* _Data extract_:

/---

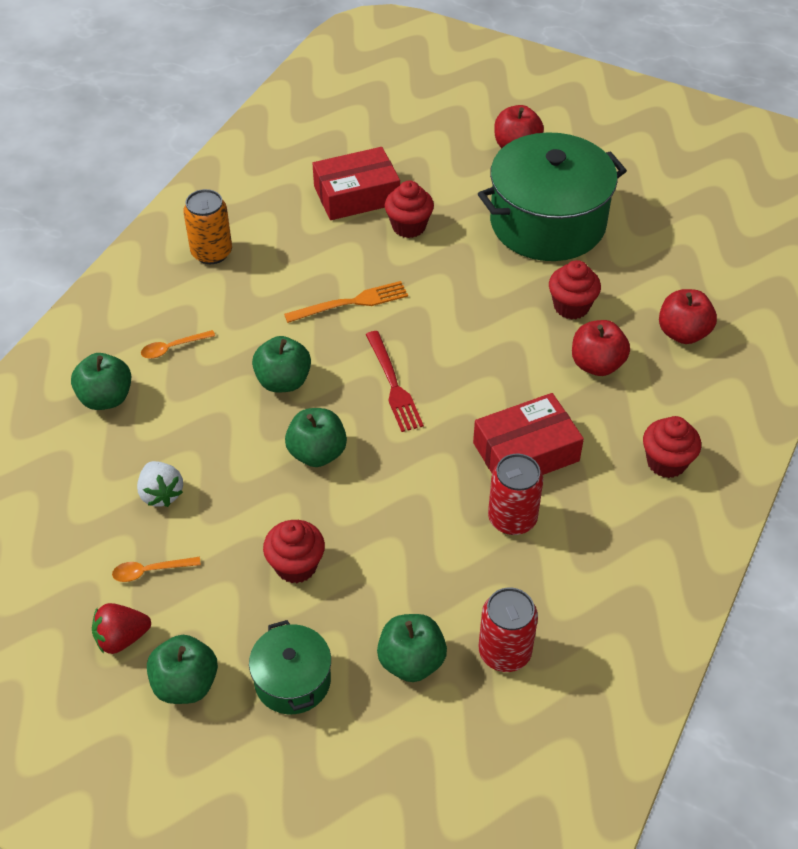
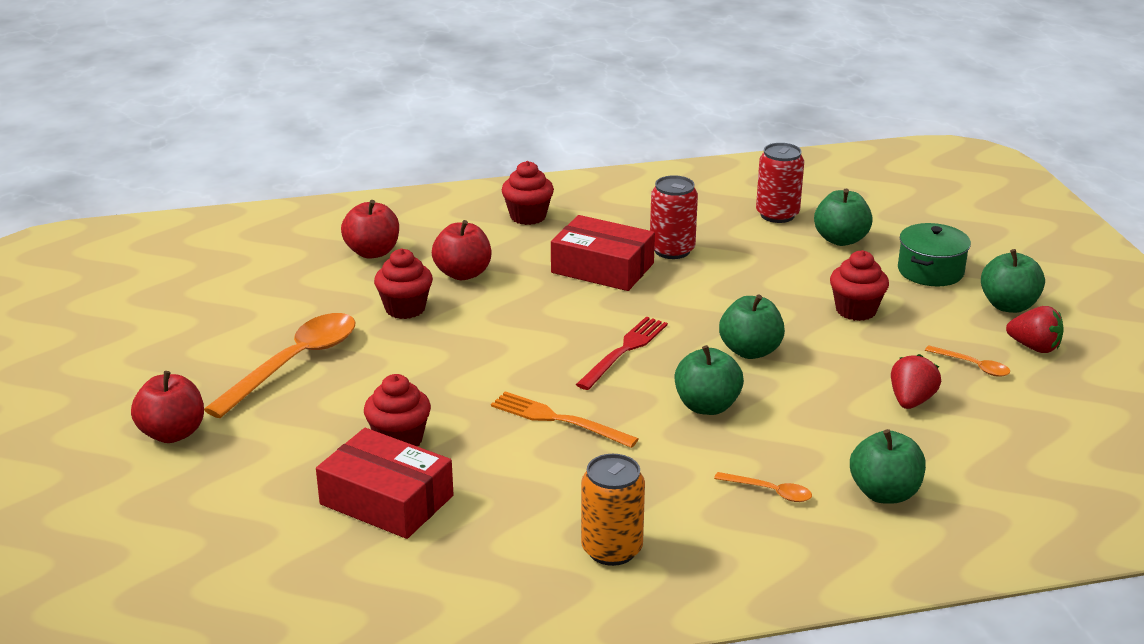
camera: 130 degrees left, 20 degrees down
(161, 494) = (911, 401): white strawberry -> red strawberry
(547, 223) = (294, 364): green pot -> orange spoon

\---

* _Requirement_: The answer must be the full listing above, copied exactly, with no pictures in it.

* _Task output_:
camera: 130 degrees left, 20 degrees down
(161, 494) = (911, 401): white strawberry -> red strawberry
(547, 223) = (294, 364): green pot -> orange spoon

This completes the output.